● DATA:
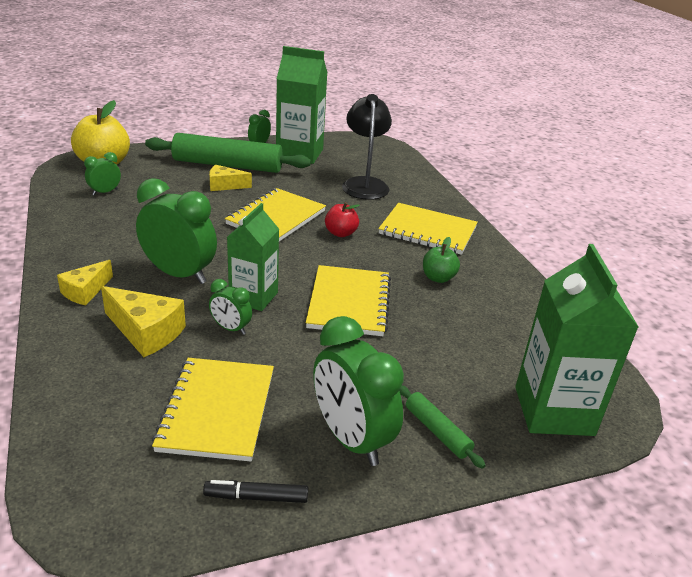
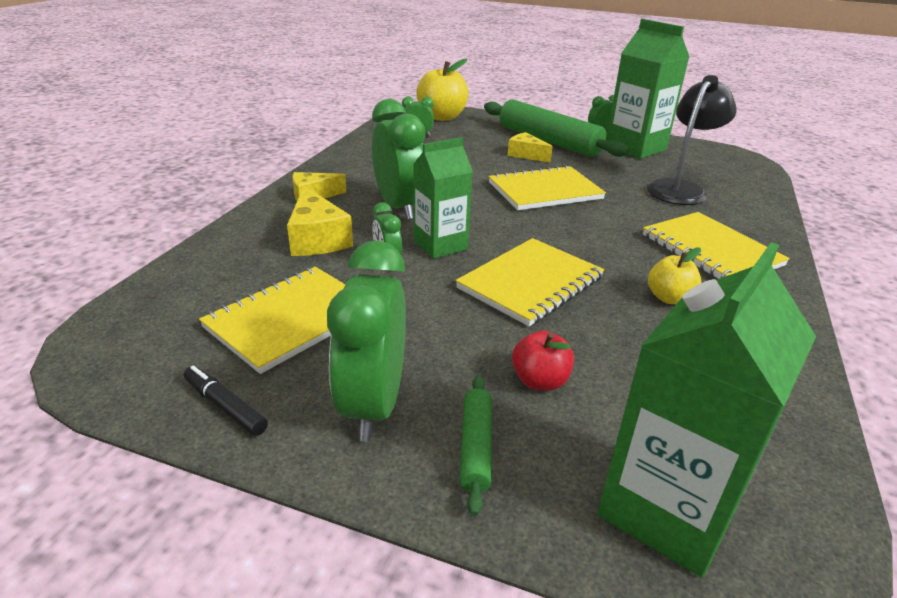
camera: 40 degrees right, 0 degrees up
(341, 233) = (598, 222): red apple -> red apple (539, 381)
(438, 278) = (669, 298): green apple -> yellow apple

● WORK ORDER: What is needed here is an exact transcript of the data above, pictures excluded.

● RESULT:
camera: 40 degrees right, 0 degrees up
(341, 233) = (598, 222): red apple -> red apple (539, 381)
(438, 278) = (669, 298): green apple -> yellow apple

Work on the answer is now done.